▶ [Brief] Check every line of the material for the word "capsule". Copy those that have it.

▶ [Material provided]
────────────────────

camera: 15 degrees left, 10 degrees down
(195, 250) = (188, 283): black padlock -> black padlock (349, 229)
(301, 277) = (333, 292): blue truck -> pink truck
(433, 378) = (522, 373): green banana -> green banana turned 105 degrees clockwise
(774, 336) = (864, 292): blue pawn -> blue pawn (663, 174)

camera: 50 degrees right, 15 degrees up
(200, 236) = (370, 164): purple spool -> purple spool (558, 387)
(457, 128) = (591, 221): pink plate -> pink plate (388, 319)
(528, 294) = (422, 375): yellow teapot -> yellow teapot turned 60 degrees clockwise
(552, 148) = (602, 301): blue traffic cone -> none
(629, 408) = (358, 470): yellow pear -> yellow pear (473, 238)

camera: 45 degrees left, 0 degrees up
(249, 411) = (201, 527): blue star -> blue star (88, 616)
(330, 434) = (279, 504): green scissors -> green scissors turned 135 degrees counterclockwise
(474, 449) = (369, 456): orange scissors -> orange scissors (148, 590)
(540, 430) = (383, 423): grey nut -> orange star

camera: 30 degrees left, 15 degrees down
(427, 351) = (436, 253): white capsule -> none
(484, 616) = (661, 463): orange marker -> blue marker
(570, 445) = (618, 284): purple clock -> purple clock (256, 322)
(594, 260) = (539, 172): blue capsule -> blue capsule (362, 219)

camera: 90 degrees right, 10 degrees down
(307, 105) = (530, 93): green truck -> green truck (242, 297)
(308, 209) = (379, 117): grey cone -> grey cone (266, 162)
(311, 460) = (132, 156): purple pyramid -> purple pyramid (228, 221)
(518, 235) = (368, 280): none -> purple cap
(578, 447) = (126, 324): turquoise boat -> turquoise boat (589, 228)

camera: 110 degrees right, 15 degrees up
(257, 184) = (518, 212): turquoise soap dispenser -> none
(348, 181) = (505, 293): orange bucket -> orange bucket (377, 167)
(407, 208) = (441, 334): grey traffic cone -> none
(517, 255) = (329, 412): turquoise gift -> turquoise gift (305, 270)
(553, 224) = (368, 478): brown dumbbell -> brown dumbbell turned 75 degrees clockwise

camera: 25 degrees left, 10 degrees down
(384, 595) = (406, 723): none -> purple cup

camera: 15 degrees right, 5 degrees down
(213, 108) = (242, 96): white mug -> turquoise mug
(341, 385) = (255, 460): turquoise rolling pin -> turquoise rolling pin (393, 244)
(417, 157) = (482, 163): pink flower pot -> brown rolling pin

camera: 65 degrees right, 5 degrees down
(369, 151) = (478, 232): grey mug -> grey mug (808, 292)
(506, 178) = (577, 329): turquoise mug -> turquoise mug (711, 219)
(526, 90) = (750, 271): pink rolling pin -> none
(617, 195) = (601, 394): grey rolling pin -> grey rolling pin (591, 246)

────────────────────

▶ [Answer to this problem]
(427, 351) = (436, 253): white capsule -> none
(594, 260) = (539, 172): blue capsule -> blue capsule (362, 219)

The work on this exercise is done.